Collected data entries
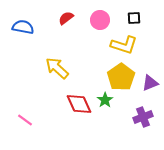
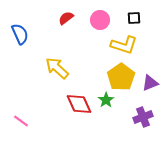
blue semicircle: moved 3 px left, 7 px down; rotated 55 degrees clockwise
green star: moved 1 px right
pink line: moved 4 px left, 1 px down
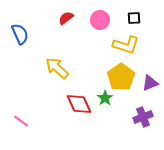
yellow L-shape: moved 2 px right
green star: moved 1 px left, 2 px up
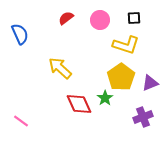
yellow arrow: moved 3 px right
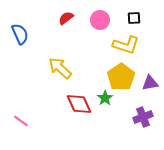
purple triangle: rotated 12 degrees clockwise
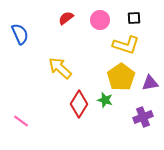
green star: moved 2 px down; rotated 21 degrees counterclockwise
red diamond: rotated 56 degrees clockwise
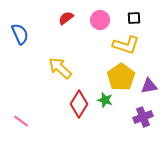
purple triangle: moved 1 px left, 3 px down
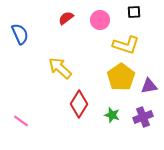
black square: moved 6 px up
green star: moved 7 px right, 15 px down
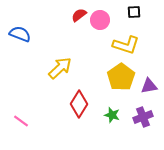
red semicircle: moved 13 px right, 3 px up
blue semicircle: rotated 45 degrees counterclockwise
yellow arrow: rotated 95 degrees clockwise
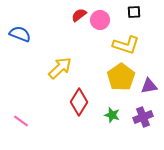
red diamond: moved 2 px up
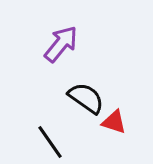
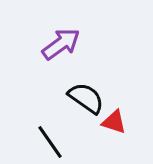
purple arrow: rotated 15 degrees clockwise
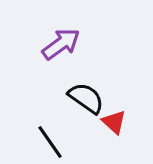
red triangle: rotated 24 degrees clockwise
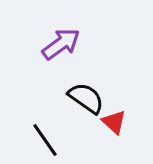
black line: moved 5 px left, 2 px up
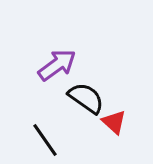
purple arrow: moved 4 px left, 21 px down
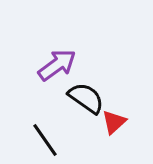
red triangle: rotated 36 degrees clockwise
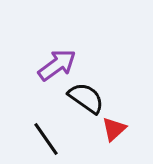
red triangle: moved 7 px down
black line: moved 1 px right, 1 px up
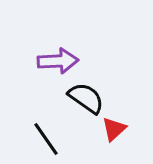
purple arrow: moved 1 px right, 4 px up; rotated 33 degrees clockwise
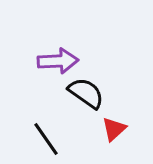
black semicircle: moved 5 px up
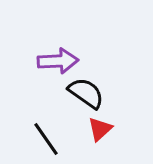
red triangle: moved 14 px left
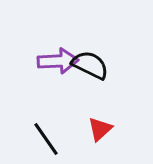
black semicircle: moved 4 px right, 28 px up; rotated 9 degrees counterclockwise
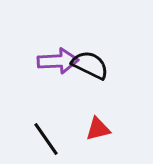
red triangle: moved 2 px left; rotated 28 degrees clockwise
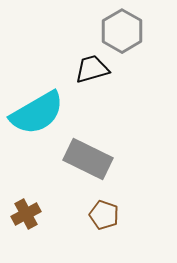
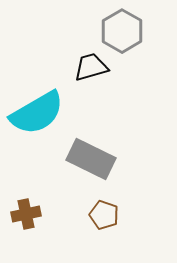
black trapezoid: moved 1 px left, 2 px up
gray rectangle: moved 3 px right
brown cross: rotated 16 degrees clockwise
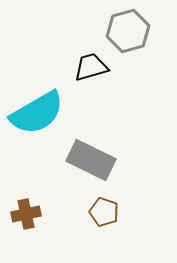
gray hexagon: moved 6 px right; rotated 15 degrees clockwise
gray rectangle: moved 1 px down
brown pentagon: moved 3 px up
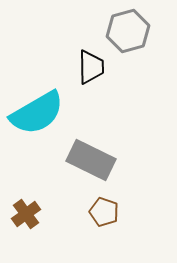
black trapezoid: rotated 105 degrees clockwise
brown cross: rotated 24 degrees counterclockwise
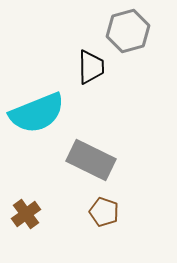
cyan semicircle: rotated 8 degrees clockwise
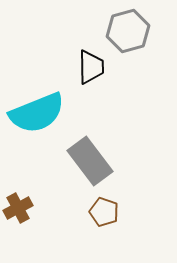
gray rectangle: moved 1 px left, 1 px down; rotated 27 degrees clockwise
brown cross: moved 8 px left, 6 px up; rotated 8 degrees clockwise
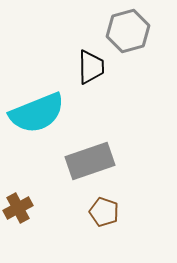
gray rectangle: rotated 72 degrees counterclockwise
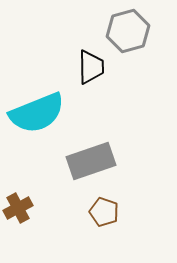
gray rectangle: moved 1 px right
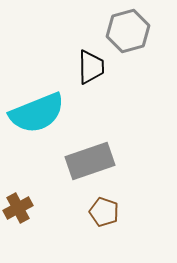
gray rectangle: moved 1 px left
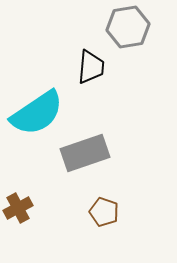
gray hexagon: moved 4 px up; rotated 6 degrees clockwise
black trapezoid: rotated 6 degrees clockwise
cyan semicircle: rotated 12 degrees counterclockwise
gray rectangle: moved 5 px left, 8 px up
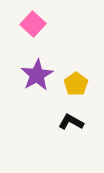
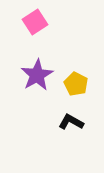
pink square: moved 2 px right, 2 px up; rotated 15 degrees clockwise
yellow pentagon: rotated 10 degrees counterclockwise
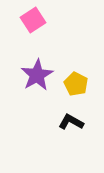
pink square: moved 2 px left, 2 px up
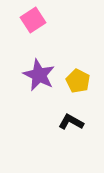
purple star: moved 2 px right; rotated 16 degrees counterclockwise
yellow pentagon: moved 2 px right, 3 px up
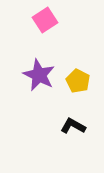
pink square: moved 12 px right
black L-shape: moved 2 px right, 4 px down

__EXERCISE REQUIREMENTS__
Reproduce every line of the entries above word for word, leaving out the pictures.

__REPLY__
blue semicircle: moved 3 px left, 7 px down; rotated 55 degrees clockwise
green star: moved 1 px right
pink line: moved 4 px left, 1 px down
yellow L-shape: moved 2 px right
green star: moved 1 px left, 2 px up
yellow arrow: moved 3 px right
purple triangle: rotated 12 degrees clockwise
green star: moved 2 px down; rotated 21 degrees counterclockwise
red diamond: rotated 56 degrees clockwise
purple triangle: moved 1 px left, 3 px down
black square: moved 6 px up
green star: moved 7 px right, 15 px down
red semicircle: moved 13 px right, 3 px up
blue semicircle: rotated 45 degrees counterclockwise
yellow arrow: rotated 95 degrees clockwise
red diamond: moved 2 px up
purple arrow: rotated 15 degrees clockwise
red triangle: rotated 24 degrees clockwise
black line: moved 5 px left, 2 px up
purple arrow: moved 4 px left, 21 px down
red triangle: rotated 36 degrees clockwise
red triangle: moved 7 px down
black line: moved 1 px right, 1 px up
purple arrow: moved 1 px right, 4 px up; rotated 33 degrees clockwise
black semicircle: moved 5 px up
red triangle: moved 14 px left
black semicircle: moved 4 px right, 28 px up; rotated 9 degrees counterclockwise
red triangle: moved 2 px left; rotated 28 degrees clockwise
black trapezoid: moved 1 px left, 2 px up
gray rectangle: moved 3 px right
brown cross: rotated 16 degrees clockwise
gray hexagon: moved 6 px right; rotated 15 degrees clockwise
gray rectangle: moved 1 px down
brown pentagon: moved 3 px up
black trapezoid: rotated 105 degrees clockwise
brown cross: rotated 24 degrees counterclockwise
cyan semicircle: rotated 8 degrees clockwise
gray rectangle: moved 1 px left, 1 px down; rotated 27 degrees clockwise
brown cross: moved 8 px left, 6 px up; rotated 8 degrees clockwise
gray rectangle: rotated 72 degrees counterclockwise
gray rectangle: moved 1 px right
gray rectangle: moved 1 px left
gray hexagon: moved 4 px up; rotated 6 degrees clockwise
black trapezoid: rotated 6 degrees clockwise
cyan semicircle: rotated 12 degrees counterclockwise
gray rectangle: moved 5 px left, 8 px up
pink square: moved 2 px right, 2 px up; rotated 15 degrees clockwise
yellow pentagon: rotated 10 degrees counterclockwise
pink square: moved 2 px left, 2 px up
purple star: moved 2 px right; rotated 16 degrees counterclockwise
yellow pentagon: moved 2 px right, 3 px up
pink square: moved 12 px right
black L-shape: moved 2 px right, 4 px down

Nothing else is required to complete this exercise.